# Exercise description
In the entries below, find the line with "U4 pin out: VX -> RECT" and the line with "V1: AC 230V"; give again those lines and every line between them, exactly.

# Records for the task
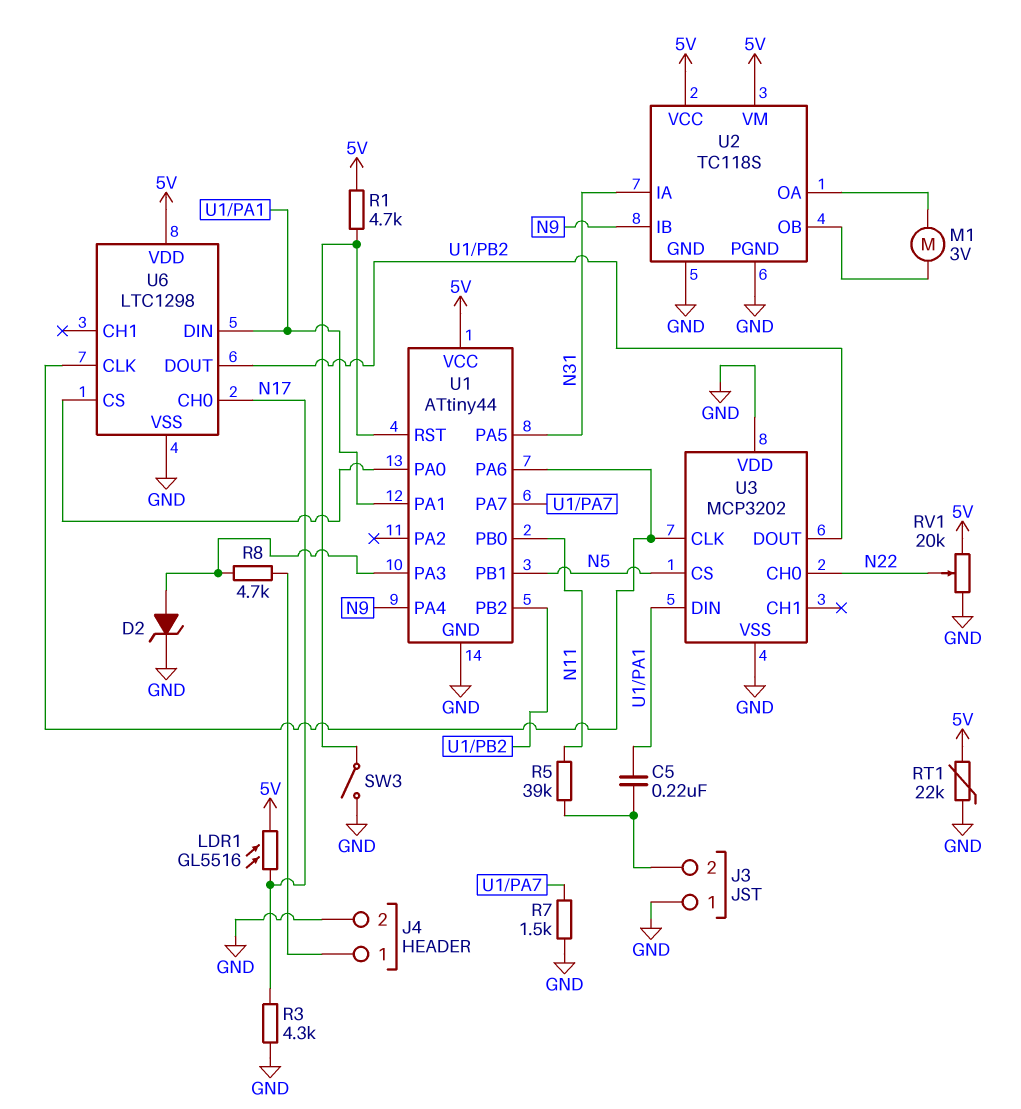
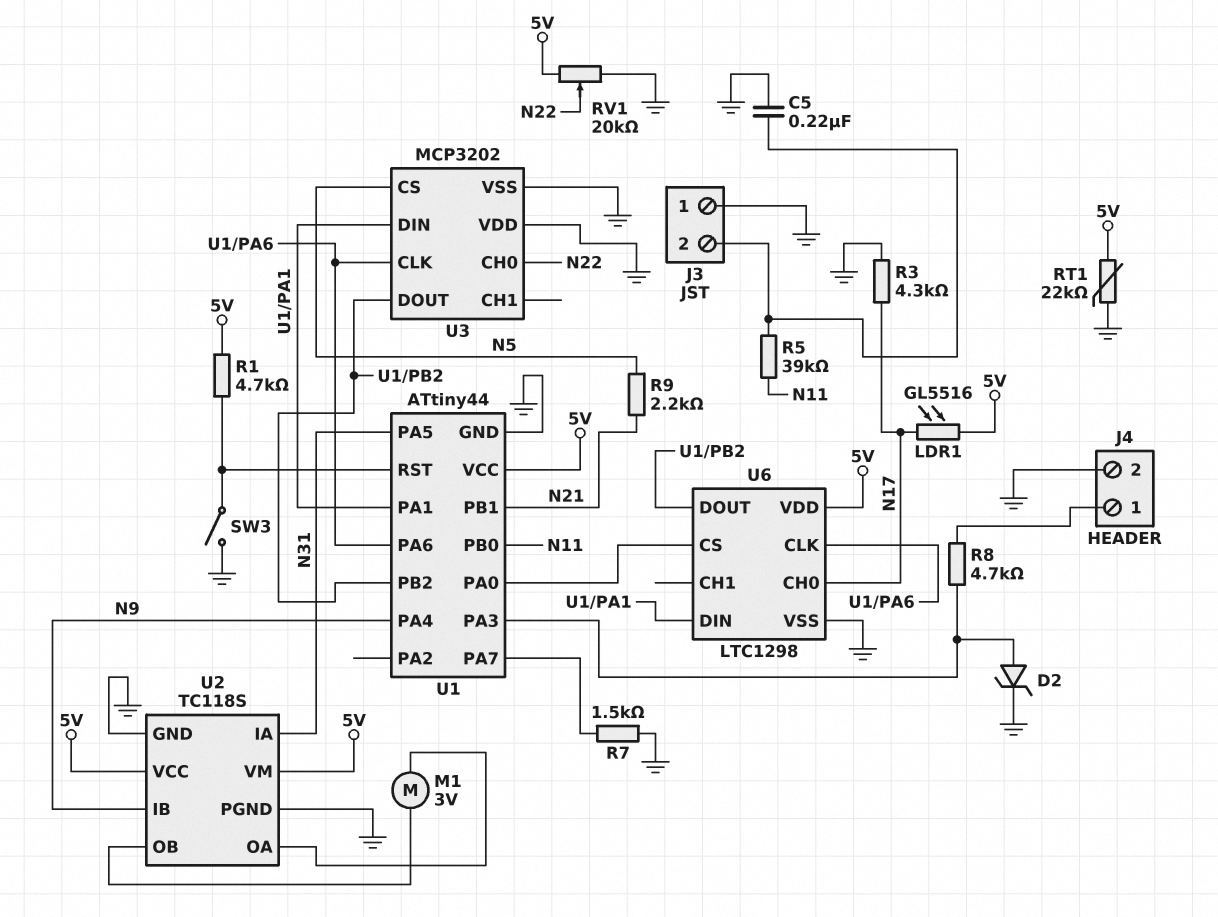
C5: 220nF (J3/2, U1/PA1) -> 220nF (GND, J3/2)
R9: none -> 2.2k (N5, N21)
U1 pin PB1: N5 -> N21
---
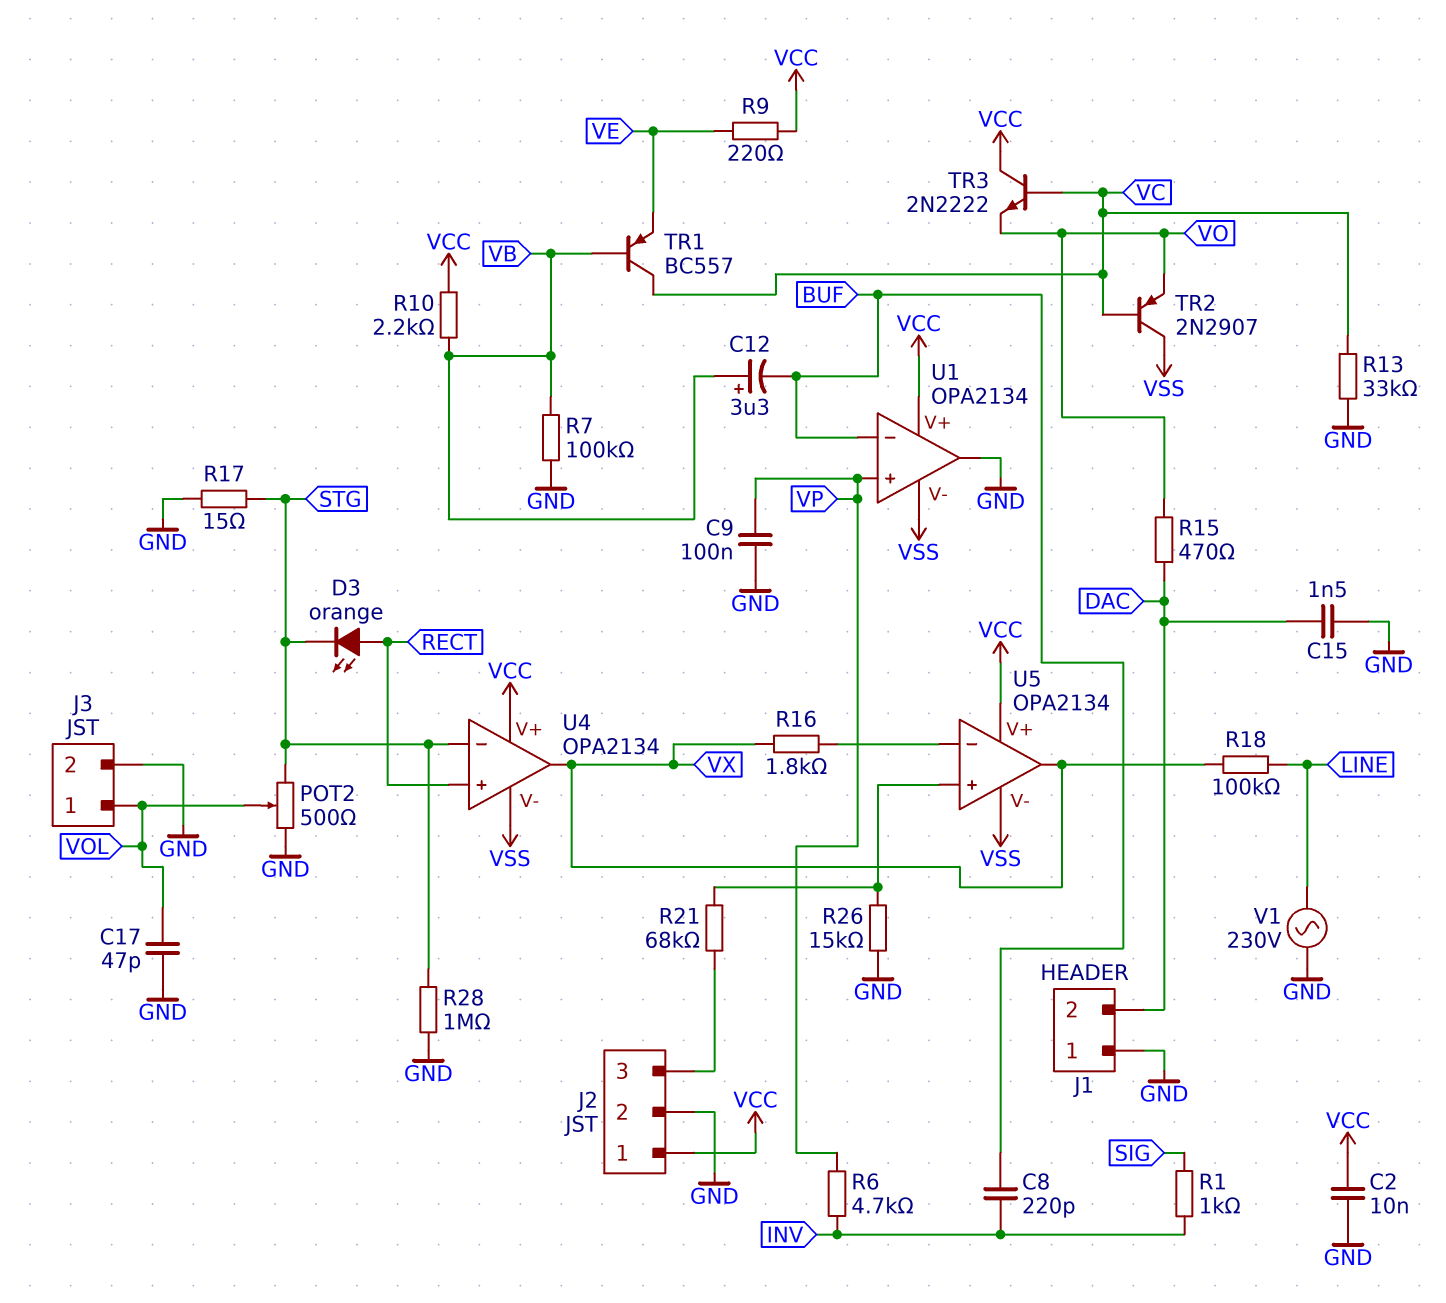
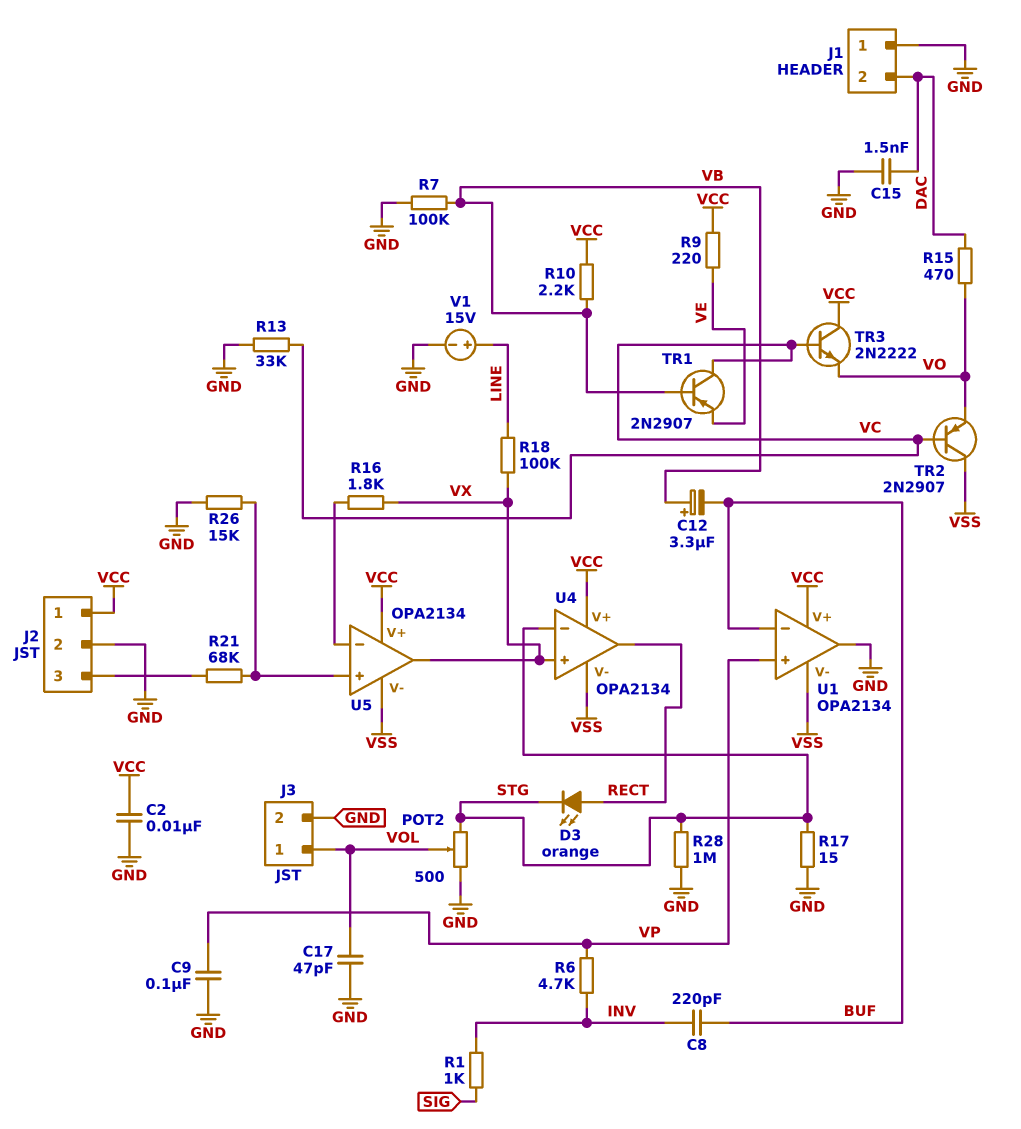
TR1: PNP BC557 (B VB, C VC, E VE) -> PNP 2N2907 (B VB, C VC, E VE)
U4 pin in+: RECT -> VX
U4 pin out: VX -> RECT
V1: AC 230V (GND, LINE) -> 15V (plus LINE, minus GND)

# Reply
U4 pin out: VX -> RECT
V1: AC 230V (GND, LINE) -> 15V (plus LINE, minus GND)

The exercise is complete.